(Data excerpts)

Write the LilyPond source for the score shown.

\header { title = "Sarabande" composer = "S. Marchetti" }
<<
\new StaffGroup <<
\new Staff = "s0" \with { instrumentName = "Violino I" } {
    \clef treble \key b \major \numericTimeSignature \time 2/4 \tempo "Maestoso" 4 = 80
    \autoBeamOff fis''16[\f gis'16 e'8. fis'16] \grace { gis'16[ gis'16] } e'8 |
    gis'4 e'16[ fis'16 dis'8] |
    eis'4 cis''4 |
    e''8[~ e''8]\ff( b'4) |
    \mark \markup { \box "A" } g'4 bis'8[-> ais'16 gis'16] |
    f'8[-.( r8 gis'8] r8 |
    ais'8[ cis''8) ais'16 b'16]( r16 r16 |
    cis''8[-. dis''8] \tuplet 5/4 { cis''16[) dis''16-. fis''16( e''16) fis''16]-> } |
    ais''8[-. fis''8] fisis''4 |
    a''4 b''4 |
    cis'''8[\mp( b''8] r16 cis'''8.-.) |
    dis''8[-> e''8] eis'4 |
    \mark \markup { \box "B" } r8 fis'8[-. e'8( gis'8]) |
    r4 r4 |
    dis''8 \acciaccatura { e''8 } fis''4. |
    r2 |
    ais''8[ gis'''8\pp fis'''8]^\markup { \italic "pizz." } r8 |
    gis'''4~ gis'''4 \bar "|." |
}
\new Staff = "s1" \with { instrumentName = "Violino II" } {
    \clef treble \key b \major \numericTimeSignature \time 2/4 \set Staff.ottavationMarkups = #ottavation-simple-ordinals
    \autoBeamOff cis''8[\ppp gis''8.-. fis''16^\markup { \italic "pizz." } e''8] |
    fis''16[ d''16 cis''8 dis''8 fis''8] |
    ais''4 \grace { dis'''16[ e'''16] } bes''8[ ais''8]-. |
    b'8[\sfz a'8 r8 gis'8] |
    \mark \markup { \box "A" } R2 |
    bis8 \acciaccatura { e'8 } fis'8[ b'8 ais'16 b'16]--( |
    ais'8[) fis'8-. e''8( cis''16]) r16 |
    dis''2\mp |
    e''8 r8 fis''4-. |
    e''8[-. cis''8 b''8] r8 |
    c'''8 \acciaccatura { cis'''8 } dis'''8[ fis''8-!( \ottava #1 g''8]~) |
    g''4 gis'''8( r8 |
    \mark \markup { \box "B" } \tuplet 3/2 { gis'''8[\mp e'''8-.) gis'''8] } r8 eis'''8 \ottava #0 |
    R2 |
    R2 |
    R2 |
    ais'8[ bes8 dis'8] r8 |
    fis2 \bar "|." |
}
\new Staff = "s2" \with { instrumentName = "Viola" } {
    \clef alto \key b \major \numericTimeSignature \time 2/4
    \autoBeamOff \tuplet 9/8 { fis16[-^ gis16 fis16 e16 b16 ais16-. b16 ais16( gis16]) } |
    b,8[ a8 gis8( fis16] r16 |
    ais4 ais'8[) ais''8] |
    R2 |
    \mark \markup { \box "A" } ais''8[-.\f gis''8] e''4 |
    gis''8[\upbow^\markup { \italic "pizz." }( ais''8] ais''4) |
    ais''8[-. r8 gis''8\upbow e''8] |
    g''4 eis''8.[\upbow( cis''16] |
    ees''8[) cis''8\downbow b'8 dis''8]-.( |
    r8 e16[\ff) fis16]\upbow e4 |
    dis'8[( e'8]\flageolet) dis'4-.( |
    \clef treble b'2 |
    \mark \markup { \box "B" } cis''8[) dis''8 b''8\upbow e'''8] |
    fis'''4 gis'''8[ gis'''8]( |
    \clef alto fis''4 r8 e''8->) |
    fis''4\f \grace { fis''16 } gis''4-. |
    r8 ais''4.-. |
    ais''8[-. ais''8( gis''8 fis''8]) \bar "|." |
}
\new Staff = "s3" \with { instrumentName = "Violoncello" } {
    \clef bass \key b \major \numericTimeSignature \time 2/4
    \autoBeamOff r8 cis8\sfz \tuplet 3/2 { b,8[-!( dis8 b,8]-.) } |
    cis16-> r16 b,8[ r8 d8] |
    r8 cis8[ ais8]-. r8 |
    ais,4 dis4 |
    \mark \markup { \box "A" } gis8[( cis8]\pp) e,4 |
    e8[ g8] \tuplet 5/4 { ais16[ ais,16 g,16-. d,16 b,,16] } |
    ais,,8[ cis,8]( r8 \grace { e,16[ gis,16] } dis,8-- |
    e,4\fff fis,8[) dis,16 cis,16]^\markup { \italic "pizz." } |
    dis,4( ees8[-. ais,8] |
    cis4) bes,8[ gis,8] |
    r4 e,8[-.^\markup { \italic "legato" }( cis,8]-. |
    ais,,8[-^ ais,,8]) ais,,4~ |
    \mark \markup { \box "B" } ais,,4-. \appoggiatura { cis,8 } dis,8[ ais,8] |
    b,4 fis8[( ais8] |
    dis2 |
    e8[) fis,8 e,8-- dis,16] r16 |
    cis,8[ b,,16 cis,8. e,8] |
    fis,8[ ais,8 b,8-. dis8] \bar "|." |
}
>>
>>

SET TASK: How many lines in the records above contain the string "italic"? Case matters, and the reply should be only the number.

RESULT OF THE EXERCISE: 5